About this task:
Only the lines from the one that contains "op=moved; was=black cactus;" to the end of the material below are wanted, each duplicated exactly.

Data section:
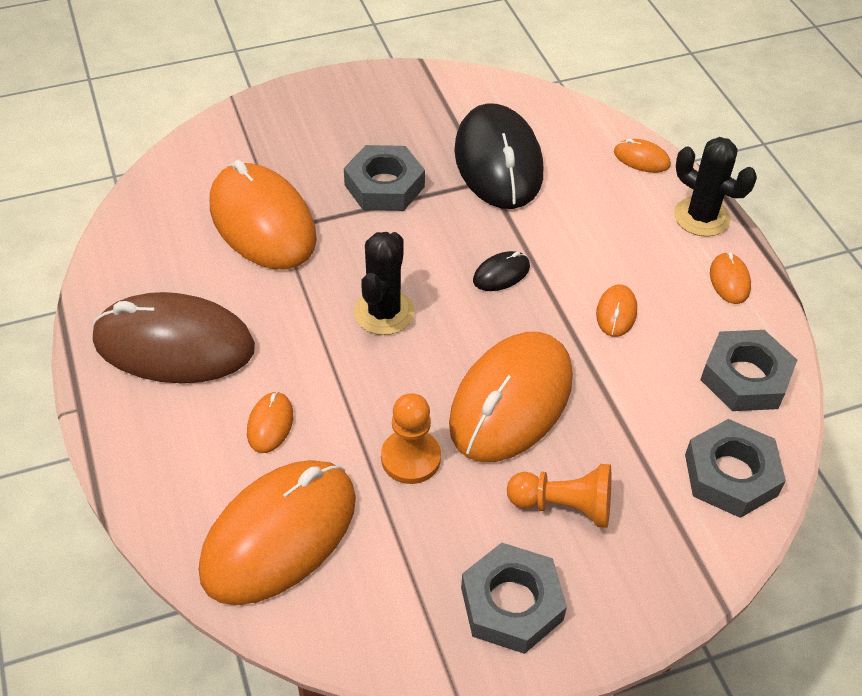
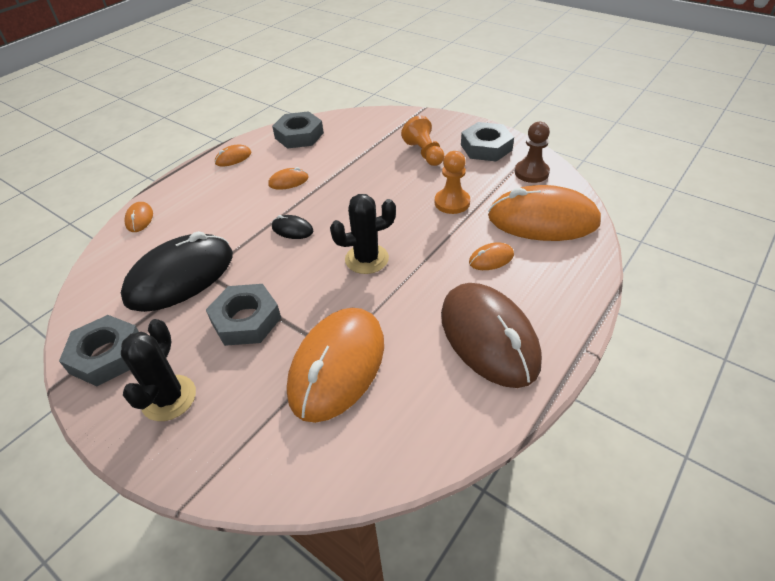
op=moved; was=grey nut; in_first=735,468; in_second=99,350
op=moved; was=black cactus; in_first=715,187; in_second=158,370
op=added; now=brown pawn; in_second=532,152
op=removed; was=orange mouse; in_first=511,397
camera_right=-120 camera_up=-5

Exercise solution:
op=moved; was=black cactus; in_first=715,187; in_second=158,370
op=added; now=brown pawn; in_second=532,152
op=removed; was=orange mouse; in_first=511,397
camera_right=-120 camera_up=-5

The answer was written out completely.